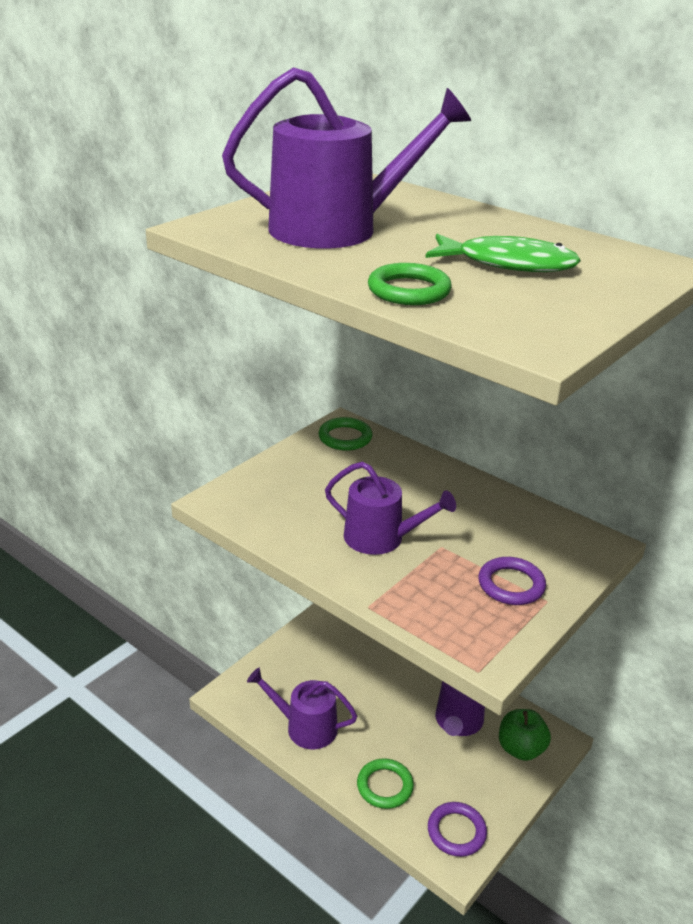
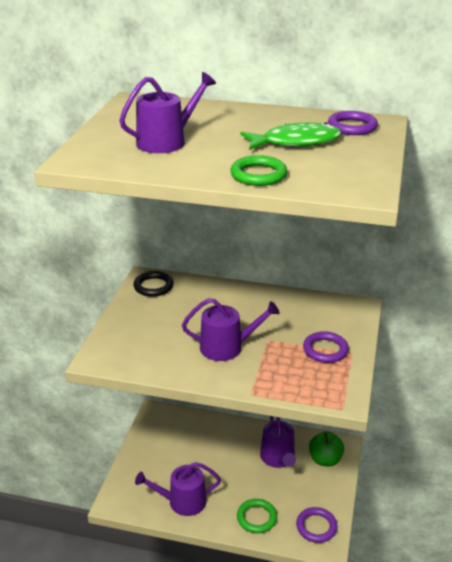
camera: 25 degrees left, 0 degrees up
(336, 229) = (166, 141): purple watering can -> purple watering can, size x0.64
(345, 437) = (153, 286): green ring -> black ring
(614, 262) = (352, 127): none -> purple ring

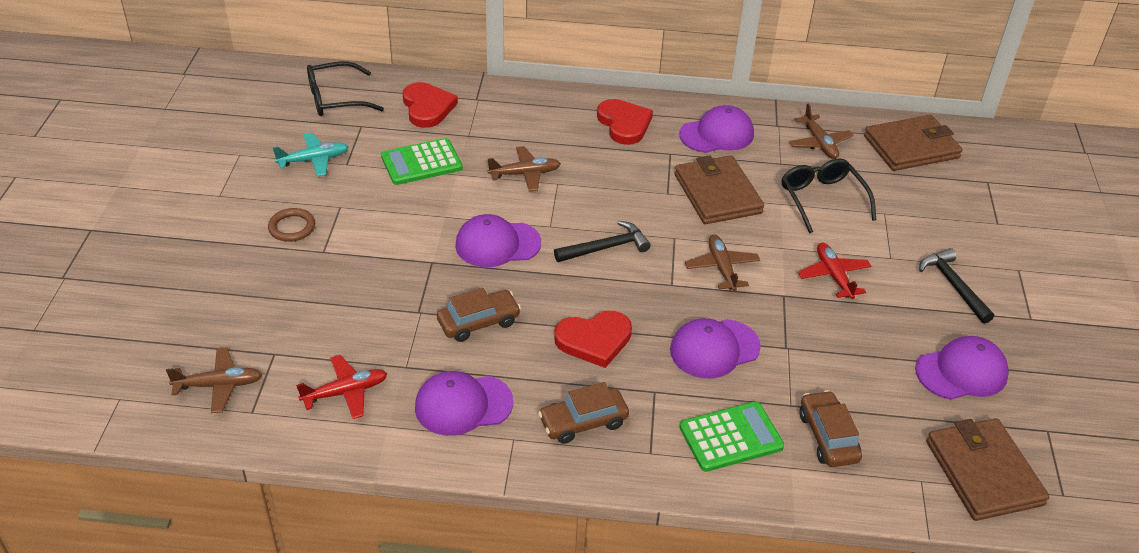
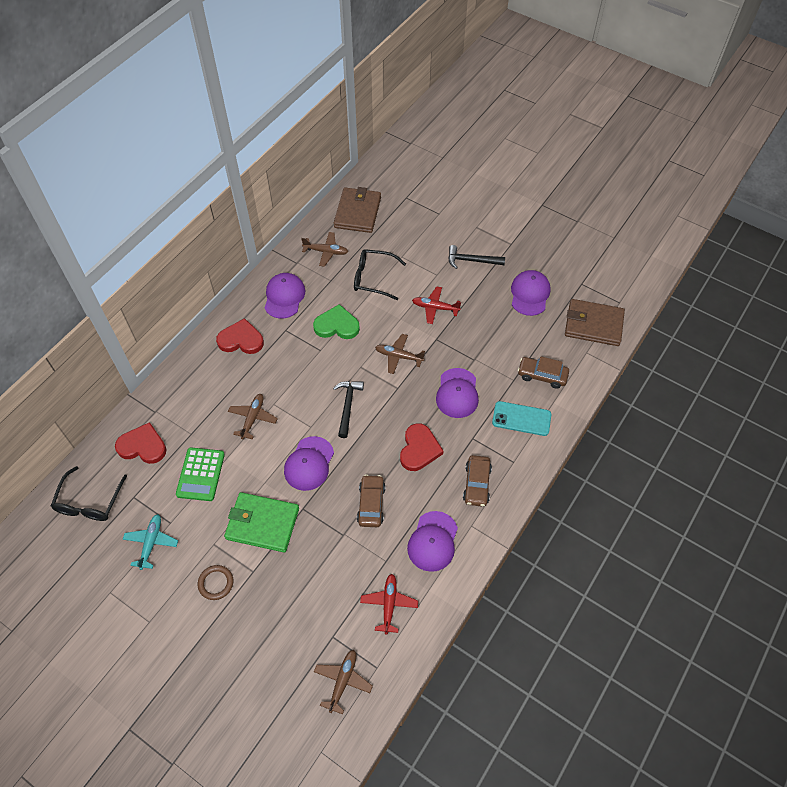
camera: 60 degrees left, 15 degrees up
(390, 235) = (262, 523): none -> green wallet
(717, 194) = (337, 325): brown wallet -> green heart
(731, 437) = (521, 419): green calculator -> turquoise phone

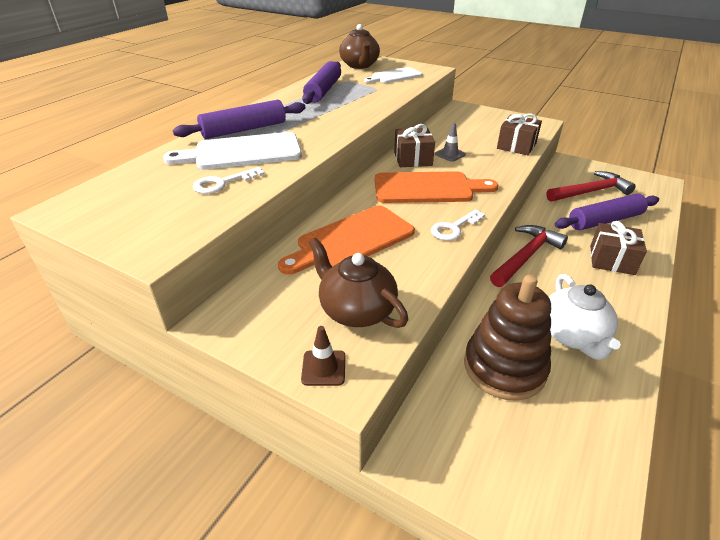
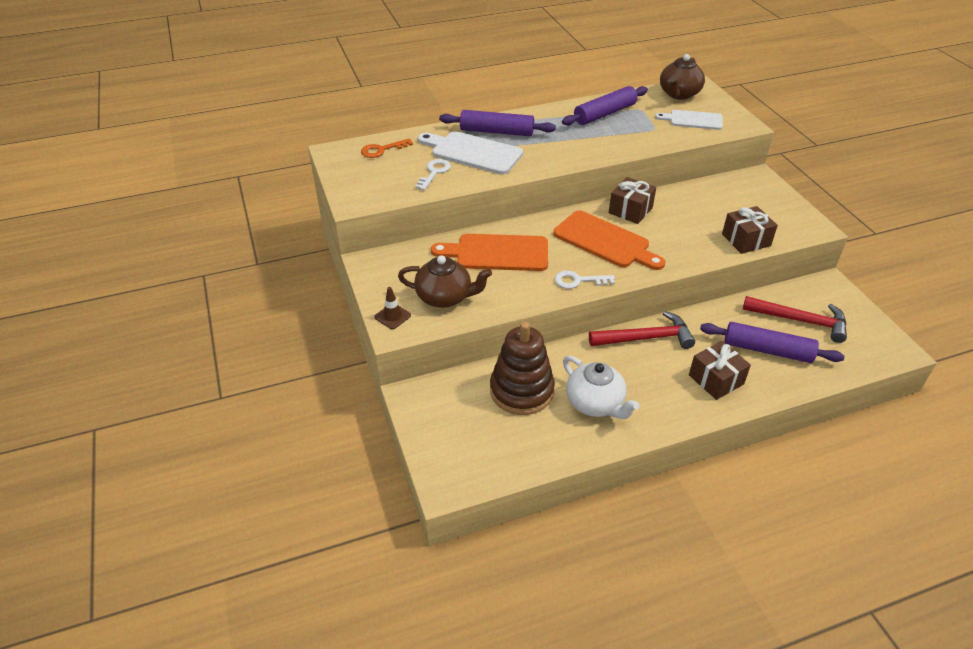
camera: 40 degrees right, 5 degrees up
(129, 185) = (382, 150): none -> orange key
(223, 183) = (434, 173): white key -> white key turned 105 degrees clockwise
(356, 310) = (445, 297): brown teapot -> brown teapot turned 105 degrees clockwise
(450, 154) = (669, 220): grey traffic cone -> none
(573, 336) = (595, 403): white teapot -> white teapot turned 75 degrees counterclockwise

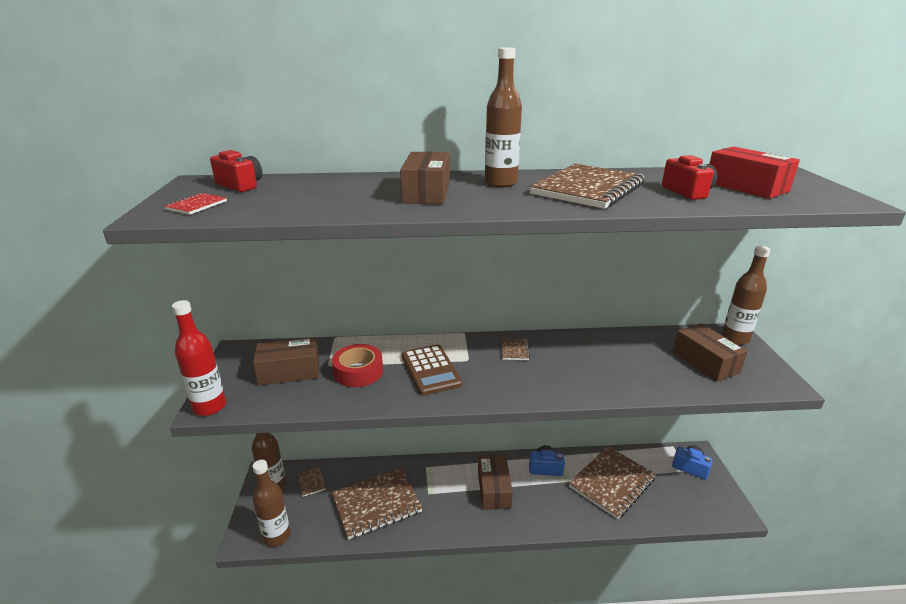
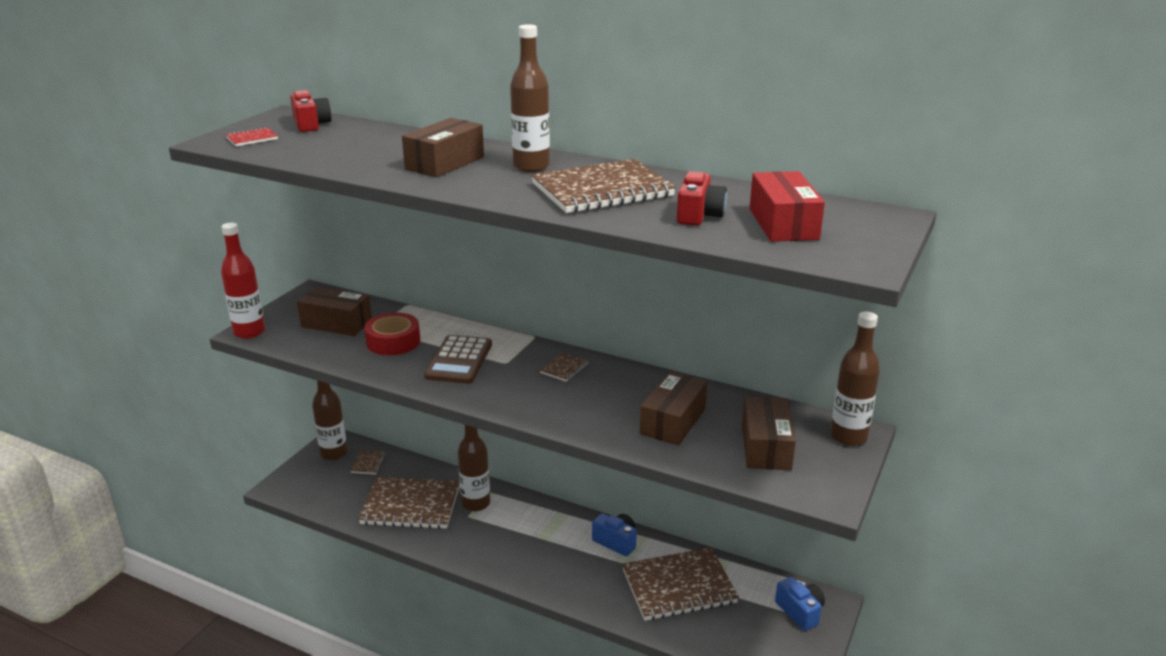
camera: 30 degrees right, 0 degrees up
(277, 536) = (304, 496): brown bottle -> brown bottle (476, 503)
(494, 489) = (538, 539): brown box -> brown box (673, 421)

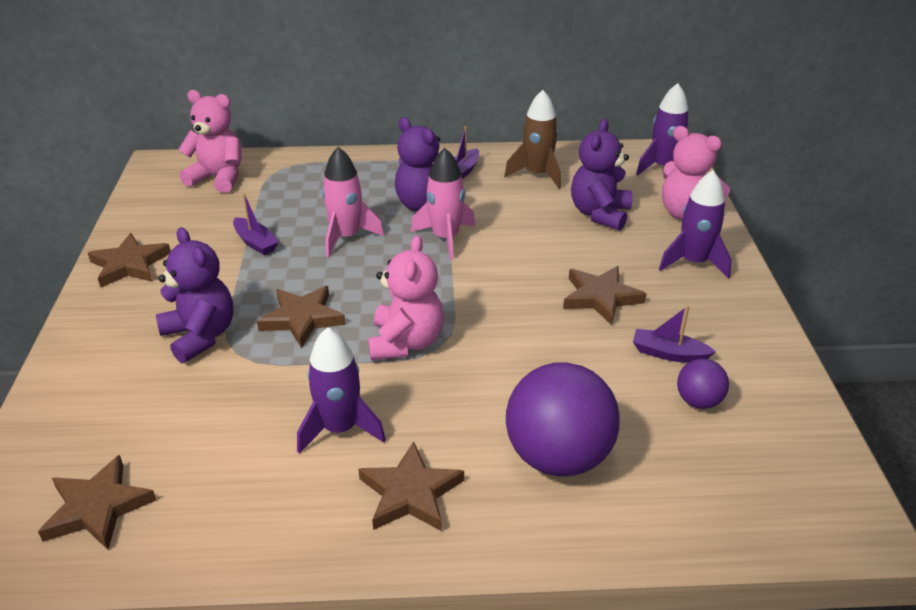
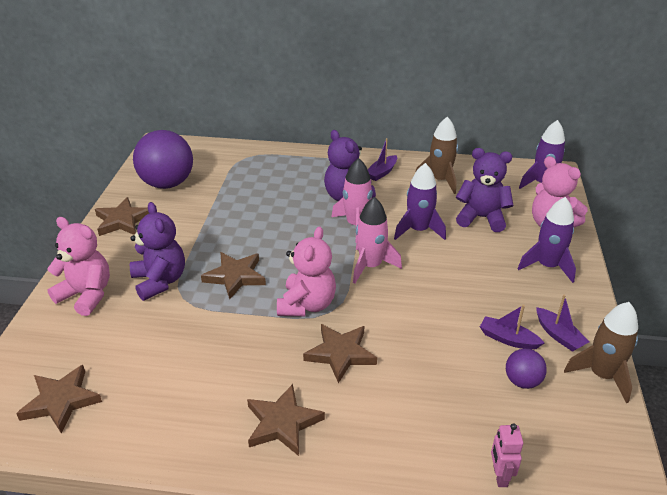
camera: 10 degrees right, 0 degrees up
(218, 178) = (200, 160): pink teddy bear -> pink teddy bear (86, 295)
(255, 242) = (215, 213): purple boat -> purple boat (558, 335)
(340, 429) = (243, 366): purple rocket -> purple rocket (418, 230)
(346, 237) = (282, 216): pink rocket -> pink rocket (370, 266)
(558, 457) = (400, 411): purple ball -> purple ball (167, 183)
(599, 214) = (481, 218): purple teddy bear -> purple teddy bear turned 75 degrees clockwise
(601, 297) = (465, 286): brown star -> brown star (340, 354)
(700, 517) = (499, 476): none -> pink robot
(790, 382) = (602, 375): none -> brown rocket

+++

TASK DETAILS: Print once more, exactly, the lines that start at the top of the records above and end at the line with "camera: 40 degrees right, 5 degrees up", skipping all pictures.

WRITTEN RESPONSE:
camera: 25 degrees left, 0 degrees up
(336, 229) = (166, 141): purple watering can -> purple watering can, size x0.64
(345, 437) = (153, 286): green ring -> black ring
(614, 262) = (352, 127): none -> purple ring

camera: 60 degrees left, 15 degrees up
(390, 235) = (262, 523): none -> green wallet
(717, 194) = (337, 325): brown wallet -> green heart
(731, 437) = (521, 419): green calculator -> turquoise phone

camera: 40 degrees right, 5 degrees up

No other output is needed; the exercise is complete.